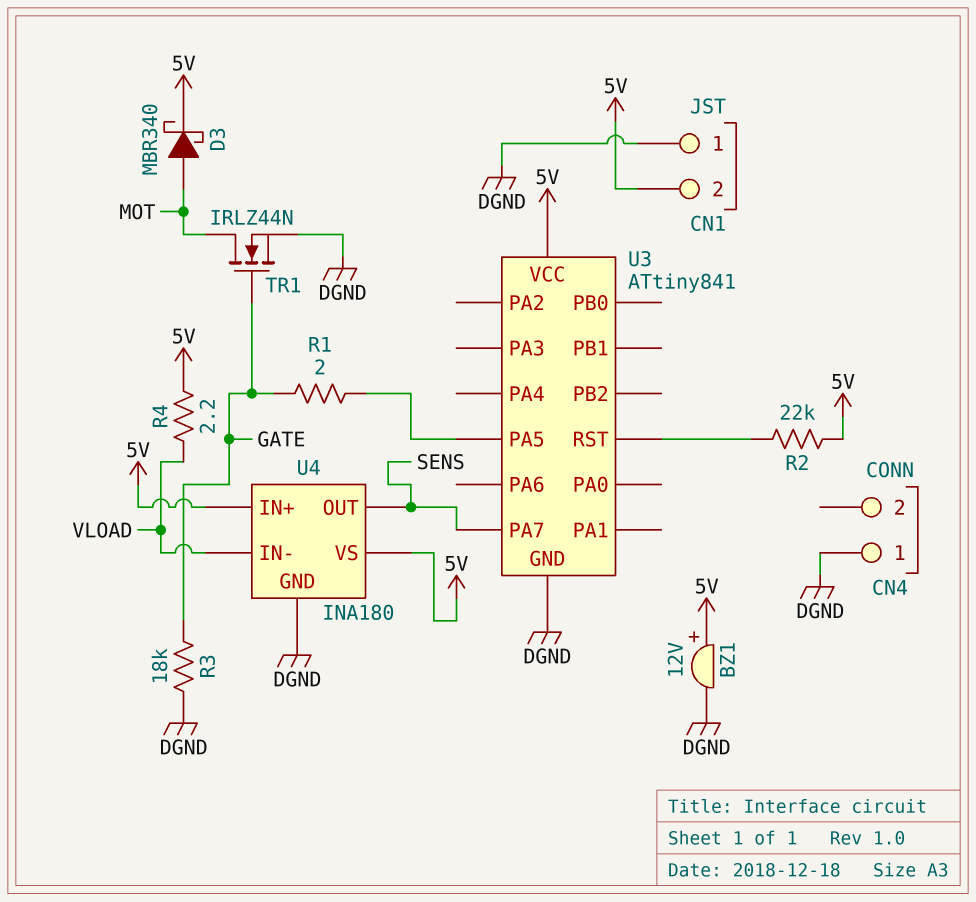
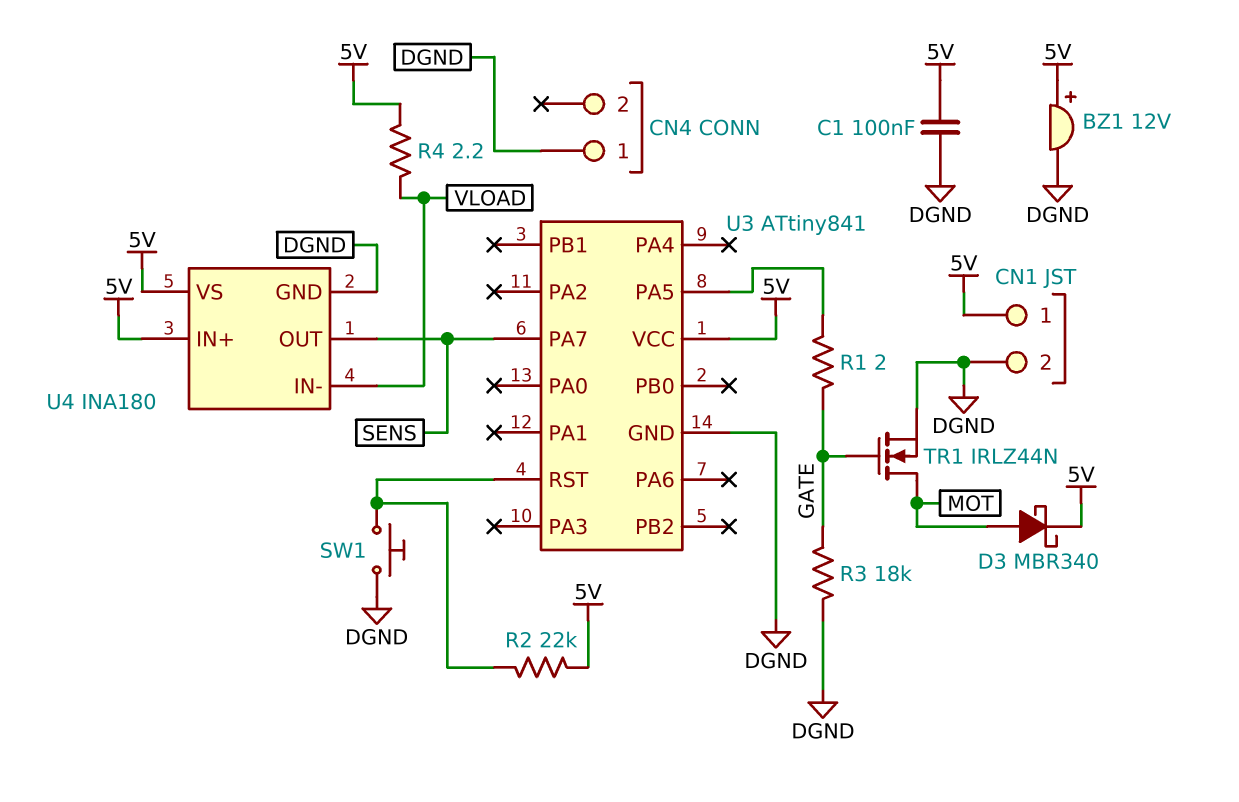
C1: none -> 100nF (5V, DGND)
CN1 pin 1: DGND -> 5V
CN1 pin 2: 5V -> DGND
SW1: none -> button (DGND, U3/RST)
...
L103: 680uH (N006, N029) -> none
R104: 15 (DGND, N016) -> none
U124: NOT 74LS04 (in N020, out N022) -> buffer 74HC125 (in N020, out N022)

▶ [PROBLEM DESCRIPTION] Quote the listing above, but only from the line that shows "C1: none -> 100nF (5V, DGND)" through the line that shows "SW1: none -> button (DGND, U3/RST)".

▶ [ANSWER SPACE]
C1: none -> 100nF (5V, DGND)
CN1 pin 1: DGND -> 5V
CN1 pin 2: 5V -> DGND
SW1: none -> button (DGND, U3/RST)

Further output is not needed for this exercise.